Extracted records:
—————

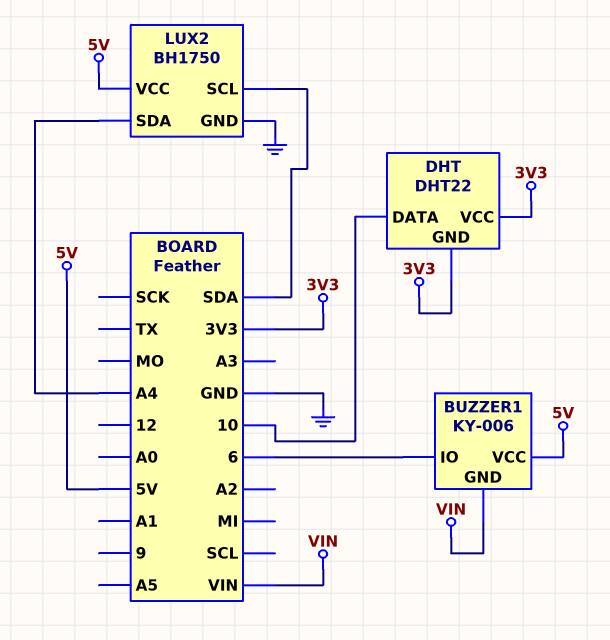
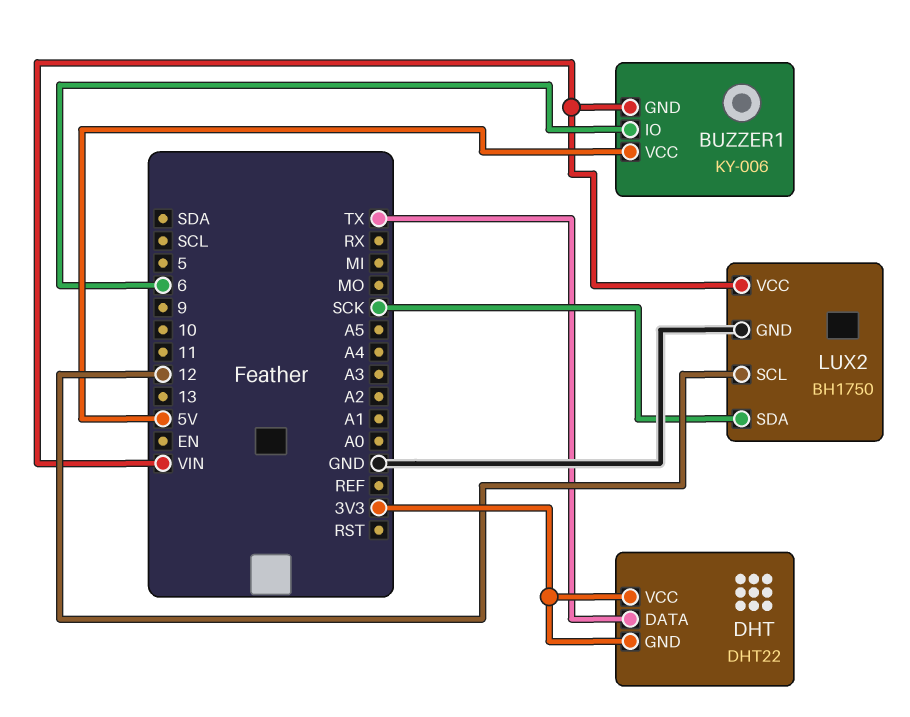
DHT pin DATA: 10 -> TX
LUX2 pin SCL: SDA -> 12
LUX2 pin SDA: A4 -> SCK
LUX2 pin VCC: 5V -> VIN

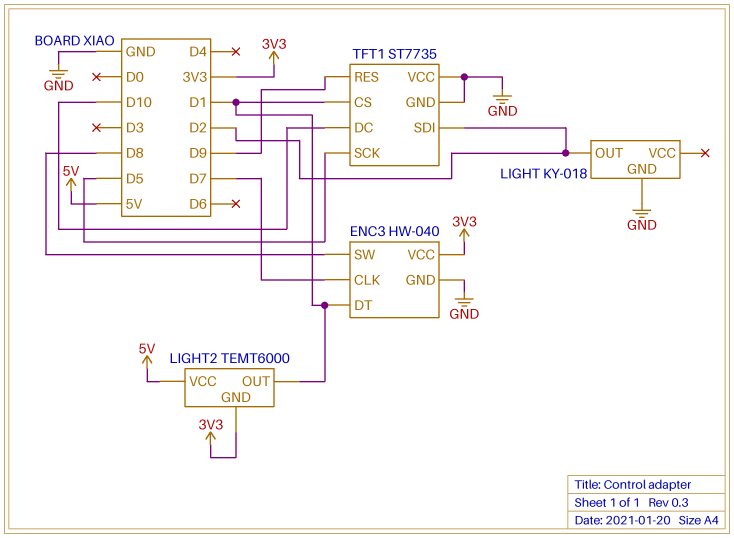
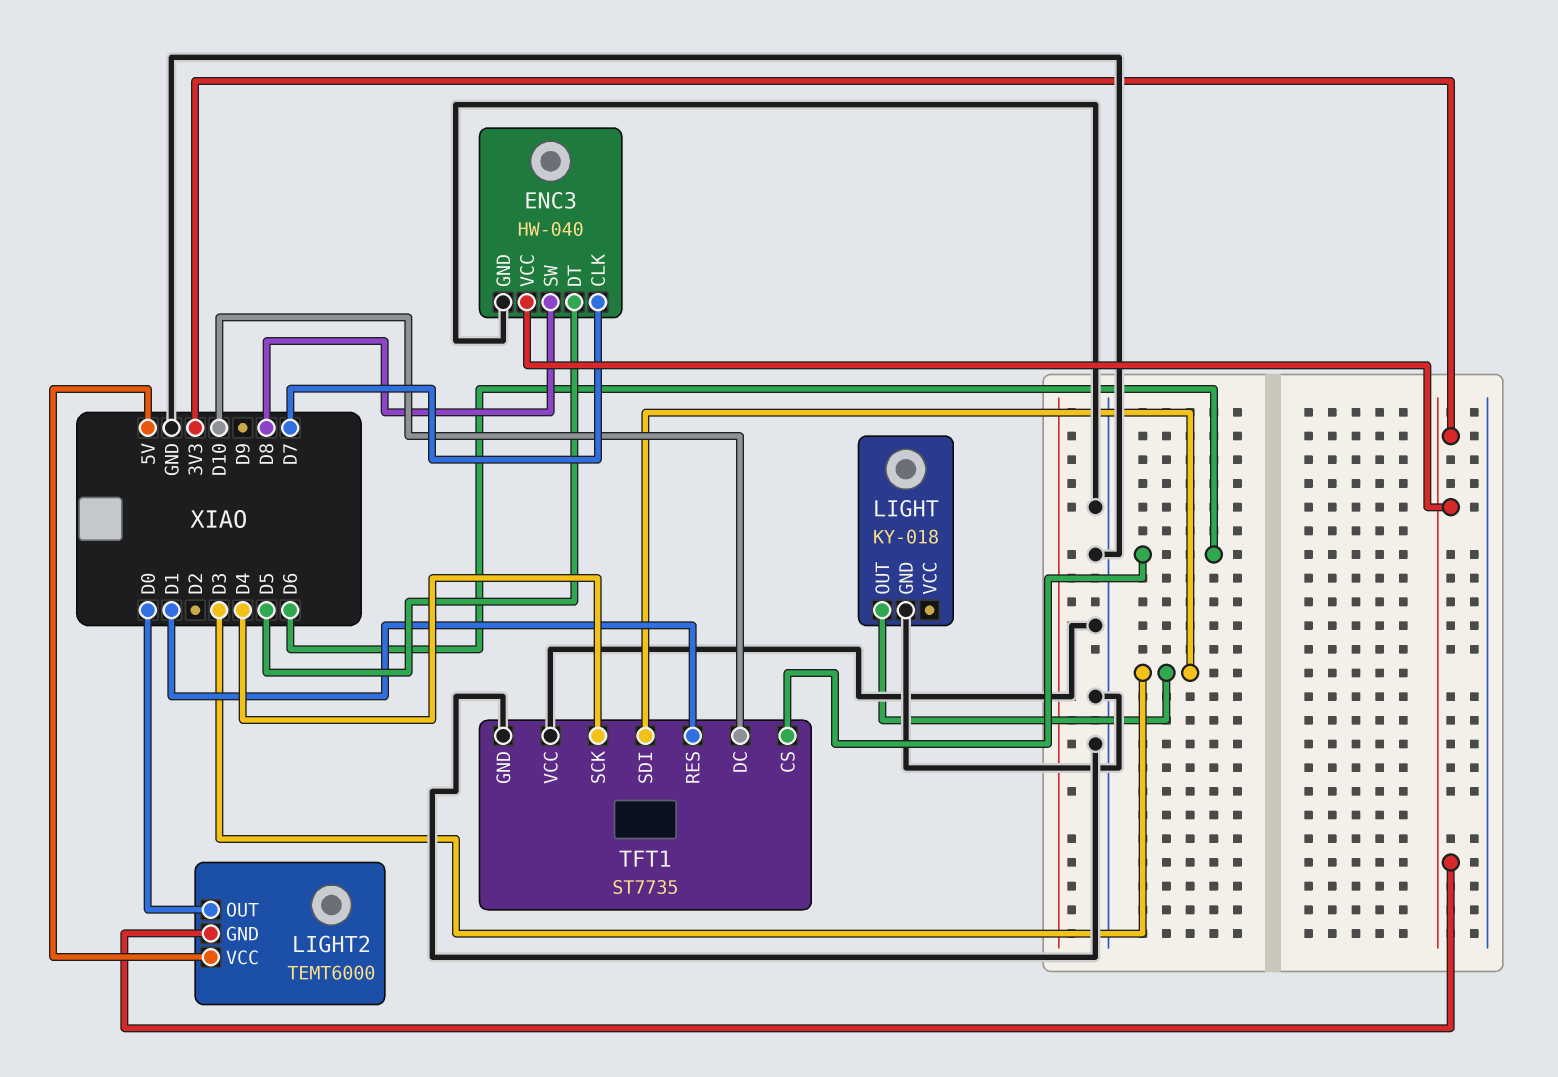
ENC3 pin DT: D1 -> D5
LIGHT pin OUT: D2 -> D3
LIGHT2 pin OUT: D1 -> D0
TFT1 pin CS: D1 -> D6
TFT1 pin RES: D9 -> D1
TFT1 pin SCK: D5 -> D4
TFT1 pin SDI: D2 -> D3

—————

Problem to solve: Copy exactly the lines from the one containing "LUX2 pin SDA: A4 -> SCK" through the last line of the records above, including both, and omit every picture.

Result:
LUX2 pin SDA: A4 -> SCK
LUX2 pin VCC: 5V -> VIN

ENC3 pin DT: D1 -> D5
LIGHT pin OUT: D2 -> D3
LIGHT2 pin OUT: D1 -> D0
TFT1 pin CS: D1 -> D6
TFT1 pin RES: D9 -> D1
TFT1 pin SCK: D5 -> D4
TFT1 pin SDI: D2 -> D3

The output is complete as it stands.